Problem requirements:
As the answer, give exactly the lines of the records below from the one with "camera: 20 degrees left, 0 degrees up" through the one with "recoloured: green_nigore (365, 129, 47, 60)", ends included and pictures left out.

── Information shown ──

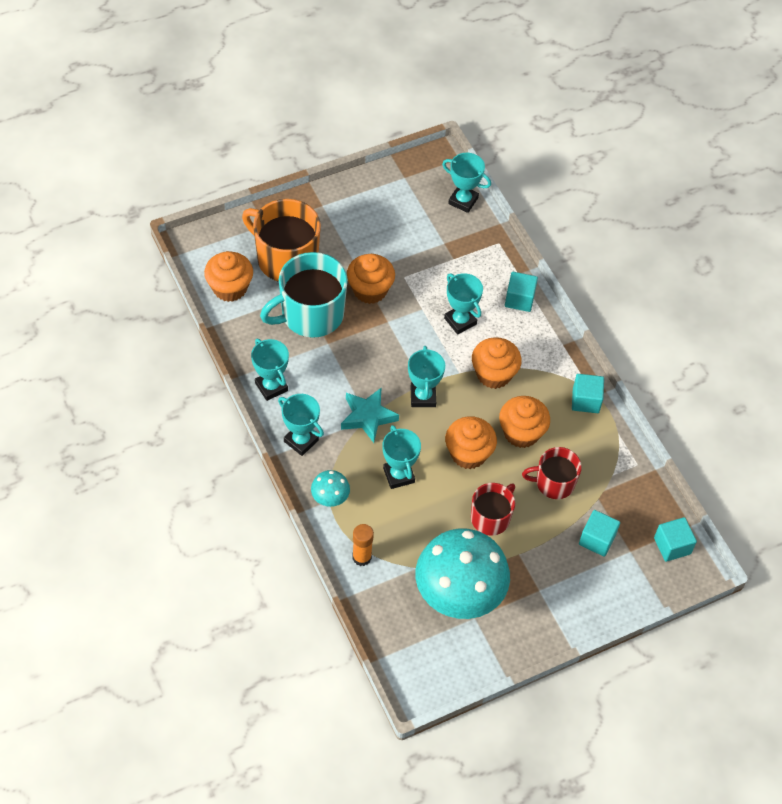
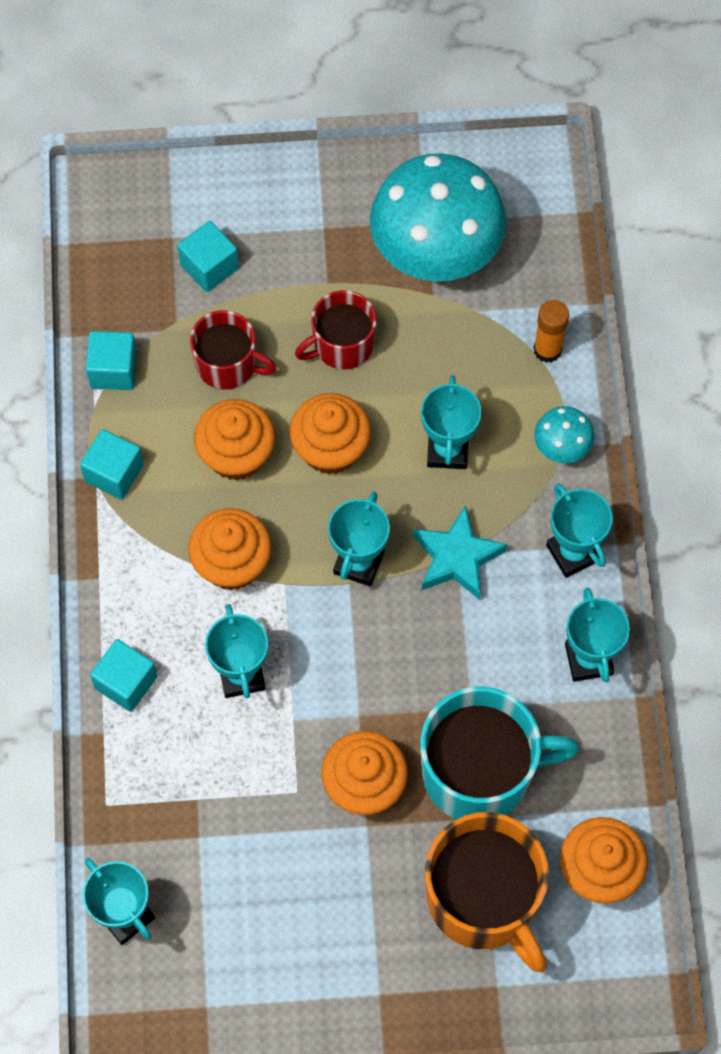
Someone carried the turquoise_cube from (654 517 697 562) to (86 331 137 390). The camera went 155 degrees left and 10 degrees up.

───
── Information shown ──

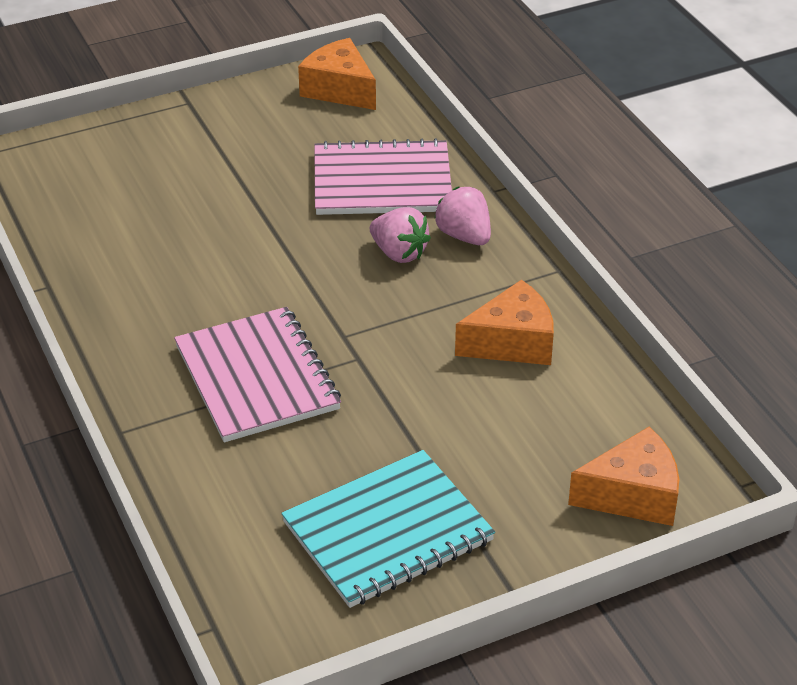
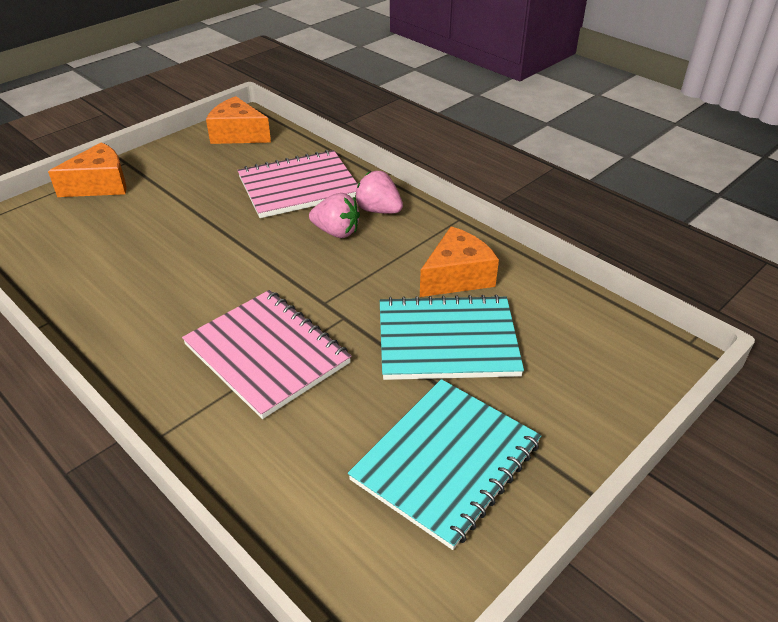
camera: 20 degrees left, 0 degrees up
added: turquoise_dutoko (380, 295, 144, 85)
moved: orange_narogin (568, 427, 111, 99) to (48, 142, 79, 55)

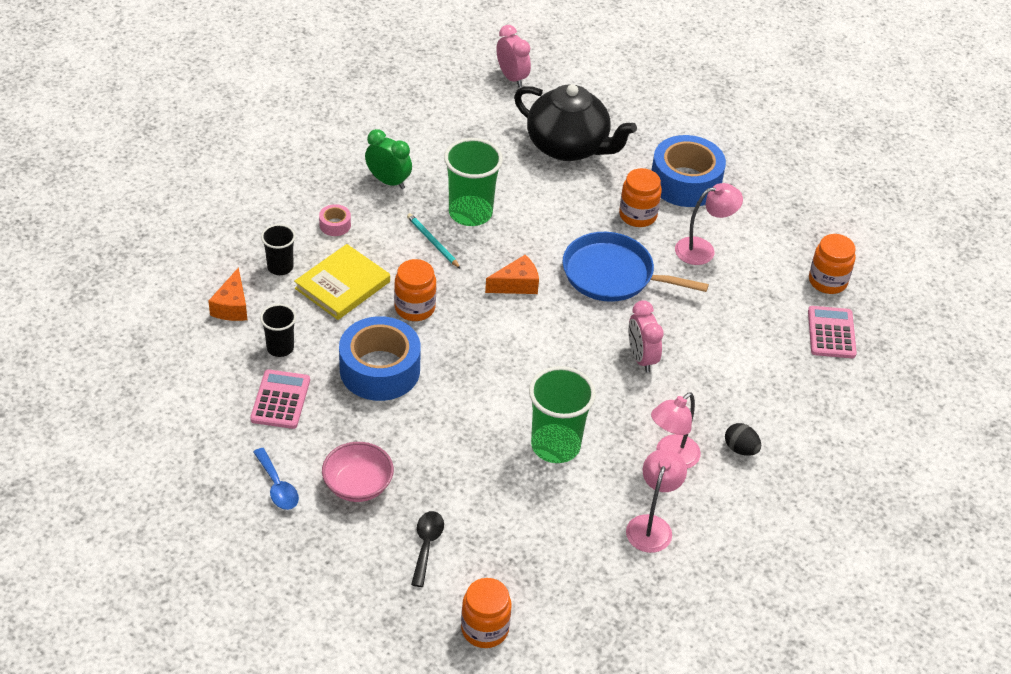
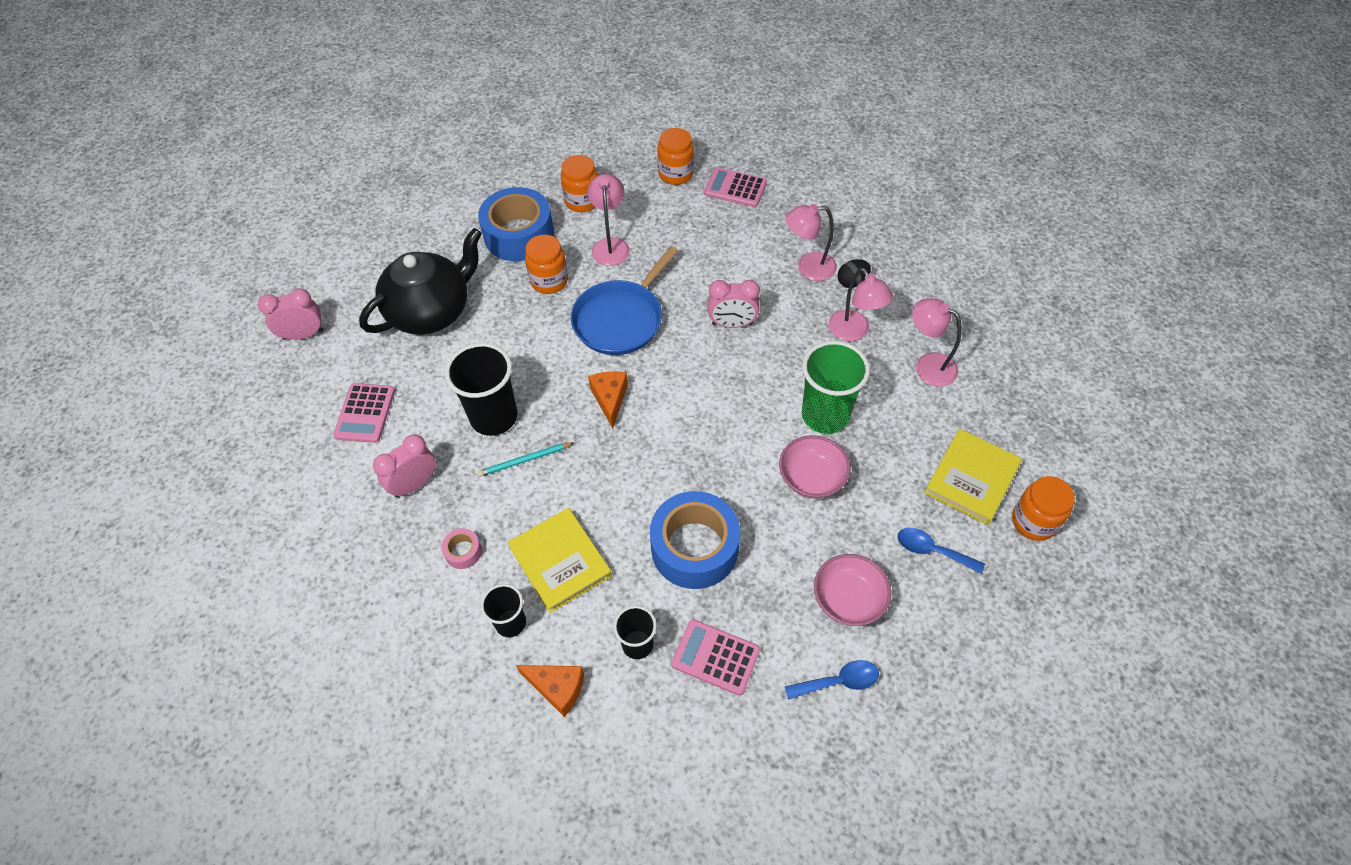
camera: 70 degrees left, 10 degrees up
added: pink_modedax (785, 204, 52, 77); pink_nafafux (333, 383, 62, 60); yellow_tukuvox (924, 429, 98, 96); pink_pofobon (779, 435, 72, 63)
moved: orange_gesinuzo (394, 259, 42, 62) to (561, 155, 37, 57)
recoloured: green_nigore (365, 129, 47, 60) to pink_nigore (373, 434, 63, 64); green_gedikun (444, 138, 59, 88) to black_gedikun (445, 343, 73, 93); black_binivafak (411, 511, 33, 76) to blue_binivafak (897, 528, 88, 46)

───

Answer for this exercise:
camera: 20 degrees left, 0 degrees up
added: turquoise_dutoko (380, 295, 144, 85)
moved: orange_narogin (568, 427, 111, 99) to (48, 142, 79, 55)

camera: 70 degrees left, 10 degrees up
added: pink_modedax (785, 204, 52, 77); pink_nafafux (333, 383, 62, 60); yellow_tukuvox (924, 429, 98, 96); pink_pofobon (779, 435, 72, 63)
moved: orange_gesinuzo (394, 259, 42, 62) to (561, 155, 37, 57)
recoloured: green_nigore (365, 129, 47, 60) to pink_nigore (373, 434, 63, 64); green_gedikun (444, 138, 59, 88) to black_gedikun (445, 343, 73, 93); black_binivafak (411, 511, 33, 76) to blue_binivafak (897, 528, 88, 46)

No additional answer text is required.